What is being asked
The data follows this line. Copy verbatim the line with "(147, 262) = (599, 110): none" and each line after it to the end.

Data supplied
= = =
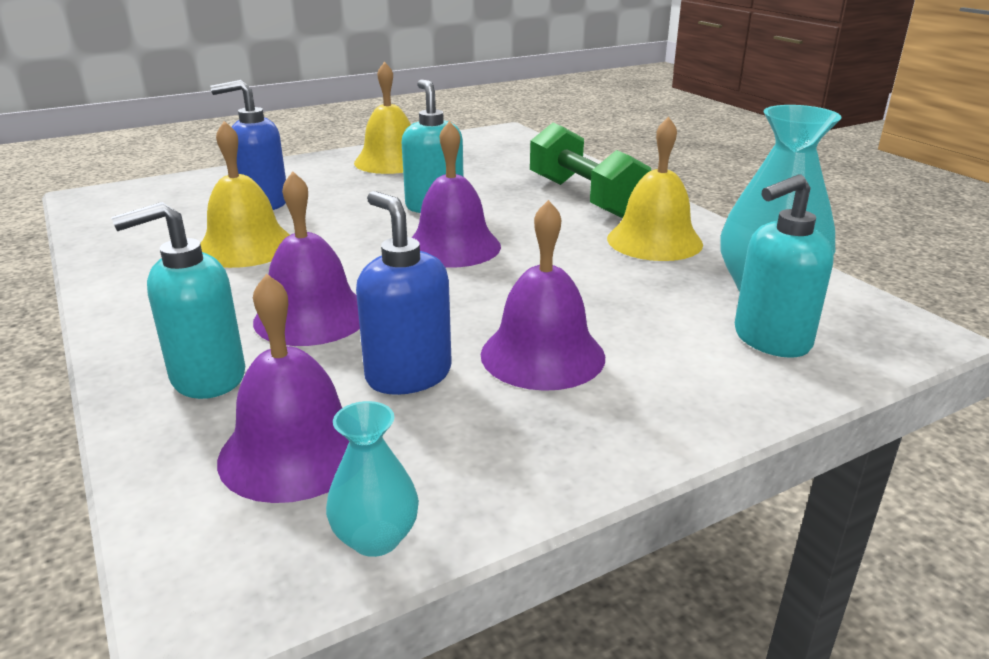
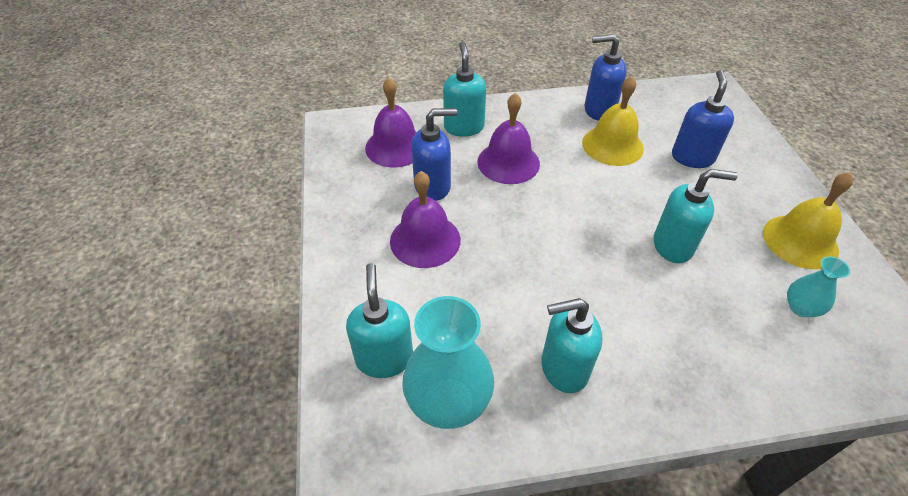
camera: 110 degrees right, 20 degrees up
(147, 262) = (599, 110): none -> blue soap dispenser
(376, 538) = (334, 160): turquoise vase -> turquoise vase (801, 308)
(453, 246) = (586, 238): purple bell -> none
(585, 198) = (681, 359): green dumbbell -> none
(654, 241) = (563, 368): yellow bell -> turquoise soap dispenser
= = =
Problem solution
(147, 262) = (599, 110): none -> blue soap dispenser
(376, 538) = (334, 160): turquoise vase -> turquoise vase (801, 308)
(453, 246) = (586, 238): purple bell -> none
(585, 198) = (681, 359): green dumbbell -> none
(654, 241) = (563, 368): yellow bell -> turquoise soap dispenser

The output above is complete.